## WHAT YOU ARE ASKED TO DO
Rewrite every row below with each "none" replaced by "off" and nothing else altered, omitting the pictures.

** Start of EXTRACTED INFORMATION **

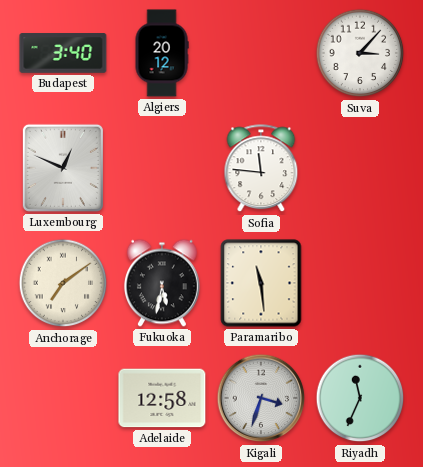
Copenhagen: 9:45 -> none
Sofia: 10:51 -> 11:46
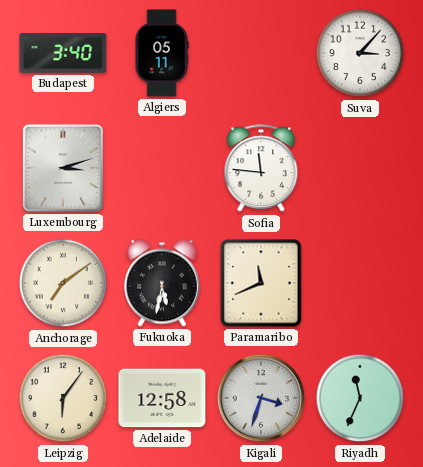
Algiers: 20:12 -> 05:11
Luxembourg: 12:49 -> 3:12
Paramaribo: 11:29 -> 11:41
Leipzig: none -> 6:06
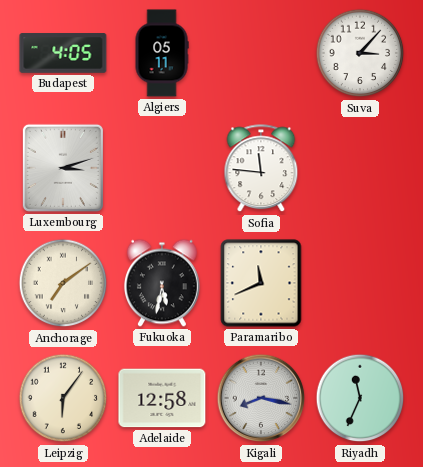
Budapest: 3:40 -> 4:05
Kigali: 3:33 -> 8:17
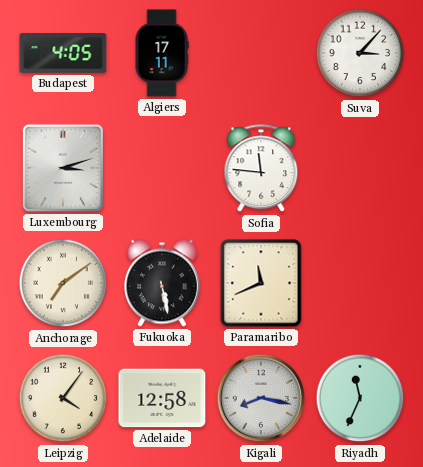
Algiers: 05:11 -> 17:11
Fukuoka: 5:32 -> 5:28
Leipzig: 6:06 -> 4:06
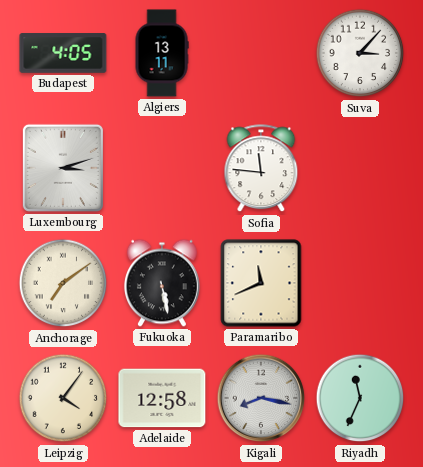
Algiers: 17:11 -> 13:11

** End of EXTRACTED INFORMATION **

## PROBLEM SOLUTION
Copenhagen: 9:45 -> off
Sofia: 10:51 -> 11:46
Algiers: 20:12 -> 05:11
Luxembourg: 12:49 -> 3:12
Paramaribo: 11:29 -> 11:41
Leipzig: off -> 6:06
Budapest: 3:40 -> 4:05
Kigali: 3:33 -> 8:17
Algiers: 05:11 -> 17:11
Fukuoka: 5:32 -> 5:28
Leipzig: 6:06 -> 4:06
Algiers: 17:11 -> 13:11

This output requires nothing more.